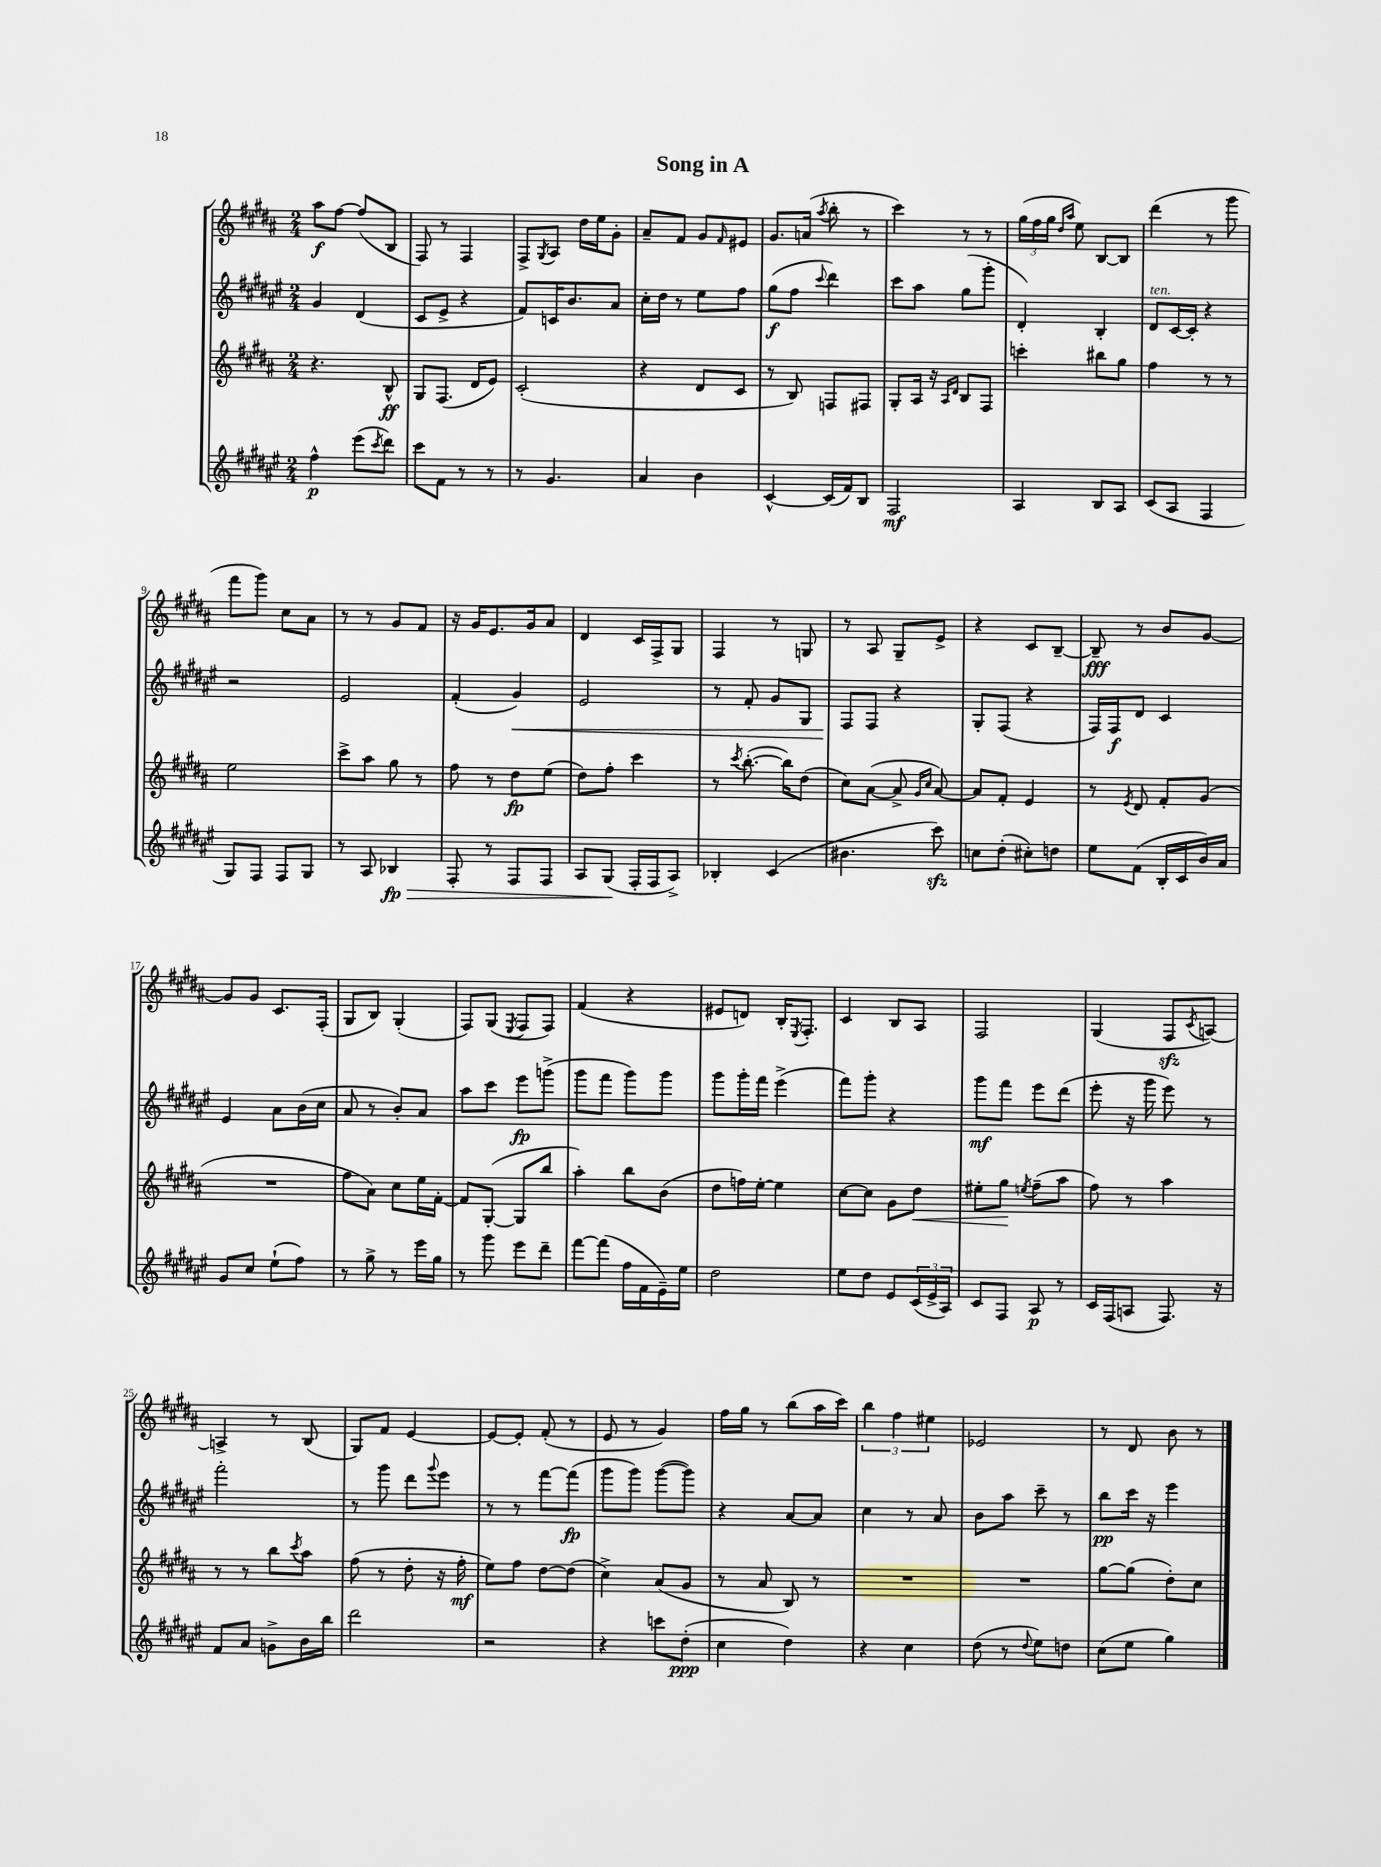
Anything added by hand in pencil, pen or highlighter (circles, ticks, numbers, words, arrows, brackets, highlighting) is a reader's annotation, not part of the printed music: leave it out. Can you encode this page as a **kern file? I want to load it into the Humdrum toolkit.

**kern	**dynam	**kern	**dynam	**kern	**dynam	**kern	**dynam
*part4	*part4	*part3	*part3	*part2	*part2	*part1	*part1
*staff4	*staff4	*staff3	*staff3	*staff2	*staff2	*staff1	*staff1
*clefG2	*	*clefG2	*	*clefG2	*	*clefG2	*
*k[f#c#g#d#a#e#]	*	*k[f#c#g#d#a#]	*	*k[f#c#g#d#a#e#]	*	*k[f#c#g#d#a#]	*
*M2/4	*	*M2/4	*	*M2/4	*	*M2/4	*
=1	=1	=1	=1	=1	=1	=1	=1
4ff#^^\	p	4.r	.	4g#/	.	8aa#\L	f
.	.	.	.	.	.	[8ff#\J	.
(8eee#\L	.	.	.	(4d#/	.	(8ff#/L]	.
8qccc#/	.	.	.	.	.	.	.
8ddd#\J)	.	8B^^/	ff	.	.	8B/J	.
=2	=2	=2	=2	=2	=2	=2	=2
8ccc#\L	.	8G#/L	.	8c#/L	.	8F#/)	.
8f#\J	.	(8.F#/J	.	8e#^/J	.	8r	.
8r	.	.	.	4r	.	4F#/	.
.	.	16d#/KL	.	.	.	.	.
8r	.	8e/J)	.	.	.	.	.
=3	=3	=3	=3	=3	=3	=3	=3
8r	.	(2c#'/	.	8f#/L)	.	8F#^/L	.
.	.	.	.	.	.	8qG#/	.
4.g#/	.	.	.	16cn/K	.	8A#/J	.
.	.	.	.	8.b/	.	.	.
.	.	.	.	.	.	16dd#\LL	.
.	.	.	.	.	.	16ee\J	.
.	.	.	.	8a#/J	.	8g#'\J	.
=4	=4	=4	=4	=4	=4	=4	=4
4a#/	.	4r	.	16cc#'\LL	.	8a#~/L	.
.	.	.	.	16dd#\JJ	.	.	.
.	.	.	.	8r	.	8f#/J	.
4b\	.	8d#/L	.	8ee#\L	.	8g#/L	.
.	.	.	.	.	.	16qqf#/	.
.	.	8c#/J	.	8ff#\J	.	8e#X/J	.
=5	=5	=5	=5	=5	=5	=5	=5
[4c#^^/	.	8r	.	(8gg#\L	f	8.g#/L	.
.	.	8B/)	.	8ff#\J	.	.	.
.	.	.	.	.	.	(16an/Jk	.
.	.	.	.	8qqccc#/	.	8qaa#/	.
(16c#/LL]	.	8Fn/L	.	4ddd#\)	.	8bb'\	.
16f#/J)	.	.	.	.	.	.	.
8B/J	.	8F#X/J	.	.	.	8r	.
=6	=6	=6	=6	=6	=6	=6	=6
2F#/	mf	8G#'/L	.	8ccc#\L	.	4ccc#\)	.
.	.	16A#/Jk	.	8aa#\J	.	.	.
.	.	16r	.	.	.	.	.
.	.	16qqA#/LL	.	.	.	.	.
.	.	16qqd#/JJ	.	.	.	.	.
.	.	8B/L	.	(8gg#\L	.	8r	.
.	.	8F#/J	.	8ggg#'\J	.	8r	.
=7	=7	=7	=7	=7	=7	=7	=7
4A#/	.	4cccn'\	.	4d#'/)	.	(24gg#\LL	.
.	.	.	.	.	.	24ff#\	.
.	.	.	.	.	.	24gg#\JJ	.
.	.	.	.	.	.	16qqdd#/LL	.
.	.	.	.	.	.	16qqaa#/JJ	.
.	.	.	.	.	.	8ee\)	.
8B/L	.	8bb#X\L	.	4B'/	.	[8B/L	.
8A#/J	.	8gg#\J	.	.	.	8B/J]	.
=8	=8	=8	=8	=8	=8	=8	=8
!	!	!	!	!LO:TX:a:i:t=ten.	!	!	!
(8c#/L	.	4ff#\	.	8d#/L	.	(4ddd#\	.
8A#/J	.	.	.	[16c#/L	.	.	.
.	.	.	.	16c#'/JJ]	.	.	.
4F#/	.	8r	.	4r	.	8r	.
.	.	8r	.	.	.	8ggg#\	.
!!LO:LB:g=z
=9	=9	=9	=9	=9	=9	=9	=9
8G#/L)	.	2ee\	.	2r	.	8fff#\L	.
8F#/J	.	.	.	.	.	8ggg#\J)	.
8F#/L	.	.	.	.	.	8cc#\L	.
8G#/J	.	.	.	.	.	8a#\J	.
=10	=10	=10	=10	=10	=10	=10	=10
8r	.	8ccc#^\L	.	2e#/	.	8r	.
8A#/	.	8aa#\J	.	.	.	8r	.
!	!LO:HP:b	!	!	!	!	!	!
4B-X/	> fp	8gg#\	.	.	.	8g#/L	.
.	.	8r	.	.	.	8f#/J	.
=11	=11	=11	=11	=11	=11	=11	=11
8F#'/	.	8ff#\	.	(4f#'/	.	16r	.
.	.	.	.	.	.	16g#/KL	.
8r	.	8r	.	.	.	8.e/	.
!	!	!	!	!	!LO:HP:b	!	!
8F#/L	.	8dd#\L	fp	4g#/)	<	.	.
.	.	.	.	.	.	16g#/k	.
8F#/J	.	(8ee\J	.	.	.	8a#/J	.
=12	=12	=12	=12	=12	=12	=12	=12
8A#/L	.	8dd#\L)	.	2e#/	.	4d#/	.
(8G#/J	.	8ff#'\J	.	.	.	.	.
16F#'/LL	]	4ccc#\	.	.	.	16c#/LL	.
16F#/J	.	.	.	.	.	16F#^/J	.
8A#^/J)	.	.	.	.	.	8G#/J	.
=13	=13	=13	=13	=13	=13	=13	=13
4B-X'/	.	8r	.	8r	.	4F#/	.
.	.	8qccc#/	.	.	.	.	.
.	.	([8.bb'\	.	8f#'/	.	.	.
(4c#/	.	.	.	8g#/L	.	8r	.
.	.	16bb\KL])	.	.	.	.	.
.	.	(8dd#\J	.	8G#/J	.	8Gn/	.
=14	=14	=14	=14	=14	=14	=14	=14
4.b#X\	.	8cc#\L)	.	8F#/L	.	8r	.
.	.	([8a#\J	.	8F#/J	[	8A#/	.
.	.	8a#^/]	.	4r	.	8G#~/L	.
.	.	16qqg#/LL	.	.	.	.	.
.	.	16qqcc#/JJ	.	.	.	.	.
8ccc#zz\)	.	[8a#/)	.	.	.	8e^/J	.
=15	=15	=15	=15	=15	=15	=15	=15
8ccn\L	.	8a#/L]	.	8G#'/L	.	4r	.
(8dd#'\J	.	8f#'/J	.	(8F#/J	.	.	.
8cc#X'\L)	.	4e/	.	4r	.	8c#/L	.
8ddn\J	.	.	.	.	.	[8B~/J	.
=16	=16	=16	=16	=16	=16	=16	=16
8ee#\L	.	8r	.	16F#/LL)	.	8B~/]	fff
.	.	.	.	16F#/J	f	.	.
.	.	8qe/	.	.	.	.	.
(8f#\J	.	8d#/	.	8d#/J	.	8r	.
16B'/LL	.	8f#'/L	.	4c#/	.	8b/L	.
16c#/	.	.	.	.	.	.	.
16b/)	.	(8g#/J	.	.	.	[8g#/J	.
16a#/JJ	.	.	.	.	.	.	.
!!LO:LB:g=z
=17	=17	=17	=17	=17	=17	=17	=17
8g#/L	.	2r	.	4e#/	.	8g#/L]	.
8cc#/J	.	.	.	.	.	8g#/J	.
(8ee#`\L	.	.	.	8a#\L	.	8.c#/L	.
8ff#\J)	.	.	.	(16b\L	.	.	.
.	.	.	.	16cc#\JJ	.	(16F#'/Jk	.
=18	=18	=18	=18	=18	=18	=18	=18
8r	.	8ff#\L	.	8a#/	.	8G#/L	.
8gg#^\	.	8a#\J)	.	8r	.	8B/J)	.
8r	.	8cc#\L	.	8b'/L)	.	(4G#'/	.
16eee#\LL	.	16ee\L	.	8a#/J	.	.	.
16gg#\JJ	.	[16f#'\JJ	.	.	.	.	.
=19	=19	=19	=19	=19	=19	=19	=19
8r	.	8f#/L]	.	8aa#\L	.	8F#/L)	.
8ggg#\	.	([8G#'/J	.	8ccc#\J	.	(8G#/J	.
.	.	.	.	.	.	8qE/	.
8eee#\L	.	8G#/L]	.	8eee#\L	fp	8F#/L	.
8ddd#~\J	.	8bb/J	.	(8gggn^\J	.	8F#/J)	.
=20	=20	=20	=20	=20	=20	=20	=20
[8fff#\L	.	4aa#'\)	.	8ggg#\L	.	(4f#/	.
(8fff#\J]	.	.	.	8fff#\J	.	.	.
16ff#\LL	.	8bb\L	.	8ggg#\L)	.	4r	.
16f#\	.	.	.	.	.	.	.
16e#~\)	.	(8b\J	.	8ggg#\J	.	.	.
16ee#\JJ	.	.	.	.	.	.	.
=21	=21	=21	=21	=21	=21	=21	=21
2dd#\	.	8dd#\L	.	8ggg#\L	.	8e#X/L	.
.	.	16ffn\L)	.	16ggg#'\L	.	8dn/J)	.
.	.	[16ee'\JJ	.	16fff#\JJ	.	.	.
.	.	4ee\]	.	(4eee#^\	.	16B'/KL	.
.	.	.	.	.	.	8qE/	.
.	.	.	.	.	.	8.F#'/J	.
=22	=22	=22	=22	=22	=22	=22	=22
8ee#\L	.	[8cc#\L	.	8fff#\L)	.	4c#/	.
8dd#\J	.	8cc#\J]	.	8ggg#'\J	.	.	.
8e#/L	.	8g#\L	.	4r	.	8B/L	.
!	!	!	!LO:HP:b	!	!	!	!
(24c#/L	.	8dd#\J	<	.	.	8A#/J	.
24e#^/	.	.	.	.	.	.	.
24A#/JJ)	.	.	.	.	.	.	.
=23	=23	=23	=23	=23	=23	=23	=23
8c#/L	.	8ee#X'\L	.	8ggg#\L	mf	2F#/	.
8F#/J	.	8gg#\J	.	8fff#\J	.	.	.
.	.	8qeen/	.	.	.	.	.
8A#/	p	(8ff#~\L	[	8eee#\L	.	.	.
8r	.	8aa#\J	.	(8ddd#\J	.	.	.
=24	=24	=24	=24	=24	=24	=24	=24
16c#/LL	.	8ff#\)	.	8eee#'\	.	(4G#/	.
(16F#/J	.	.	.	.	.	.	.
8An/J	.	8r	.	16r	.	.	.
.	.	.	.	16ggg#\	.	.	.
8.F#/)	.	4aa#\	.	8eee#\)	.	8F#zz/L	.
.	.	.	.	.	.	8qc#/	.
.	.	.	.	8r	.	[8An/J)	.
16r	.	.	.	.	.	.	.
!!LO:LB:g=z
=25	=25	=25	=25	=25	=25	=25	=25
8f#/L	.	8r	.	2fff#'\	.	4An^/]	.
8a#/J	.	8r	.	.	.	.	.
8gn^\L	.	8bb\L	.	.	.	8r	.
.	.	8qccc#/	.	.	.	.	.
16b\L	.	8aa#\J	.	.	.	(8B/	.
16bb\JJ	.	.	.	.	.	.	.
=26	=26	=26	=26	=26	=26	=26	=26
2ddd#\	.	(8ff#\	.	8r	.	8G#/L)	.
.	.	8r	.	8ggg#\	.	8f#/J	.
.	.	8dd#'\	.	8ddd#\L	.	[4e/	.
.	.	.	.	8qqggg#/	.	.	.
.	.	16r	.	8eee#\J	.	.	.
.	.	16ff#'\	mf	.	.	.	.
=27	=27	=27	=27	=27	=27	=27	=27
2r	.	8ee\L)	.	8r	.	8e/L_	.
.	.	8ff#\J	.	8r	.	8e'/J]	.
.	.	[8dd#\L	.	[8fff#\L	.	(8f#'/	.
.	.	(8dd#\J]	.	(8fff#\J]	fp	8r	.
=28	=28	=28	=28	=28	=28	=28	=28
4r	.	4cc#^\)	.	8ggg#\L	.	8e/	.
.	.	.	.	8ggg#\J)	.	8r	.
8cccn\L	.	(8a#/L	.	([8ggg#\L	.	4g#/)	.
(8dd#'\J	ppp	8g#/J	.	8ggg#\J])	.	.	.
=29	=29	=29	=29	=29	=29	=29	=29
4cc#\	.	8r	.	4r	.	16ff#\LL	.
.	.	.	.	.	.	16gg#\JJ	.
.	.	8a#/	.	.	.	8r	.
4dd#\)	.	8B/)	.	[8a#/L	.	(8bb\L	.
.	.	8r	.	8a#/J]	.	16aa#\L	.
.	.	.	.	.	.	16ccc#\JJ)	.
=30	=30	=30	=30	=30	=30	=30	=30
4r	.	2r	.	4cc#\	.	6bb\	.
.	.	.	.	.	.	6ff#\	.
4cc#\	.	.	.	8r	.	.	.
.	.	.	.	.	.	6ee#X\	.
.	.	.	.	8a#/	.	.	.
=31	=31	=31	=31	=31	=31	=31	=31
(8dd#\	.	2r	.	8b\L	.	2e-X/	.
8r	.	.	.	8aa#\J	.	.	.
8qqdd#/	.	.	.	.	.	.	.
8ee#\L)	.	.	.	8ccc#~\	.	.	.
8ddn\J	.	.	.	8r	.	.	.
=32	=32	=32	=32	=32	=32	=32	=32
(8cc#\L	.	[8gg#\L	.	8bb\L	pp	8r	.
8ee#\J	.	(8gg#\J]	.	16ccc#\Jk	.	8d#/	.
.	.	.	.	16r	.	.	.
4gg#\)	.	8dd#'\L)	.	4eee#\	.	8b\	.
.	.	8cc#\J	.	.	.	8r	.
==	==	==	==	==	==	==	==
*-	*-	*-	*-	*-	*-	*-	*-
########
» TASK PROMPT
Pull out and copy every line of the records that contains the string "kern". Case counts.

» ANSWER TO THIS TASK
Anything added by hand in pencil, pen or highlighter (circles, ticks, numbers, words, arrows, brackets, highlighting) is a reader's annotation, not part of the printed music: leave it out. Can you encode this page as a **kern file? I want to load it into the Humdrum toolkit.
**kern	**dynam	**kern	**dynam	**kern	**dynam	**kern	**dynam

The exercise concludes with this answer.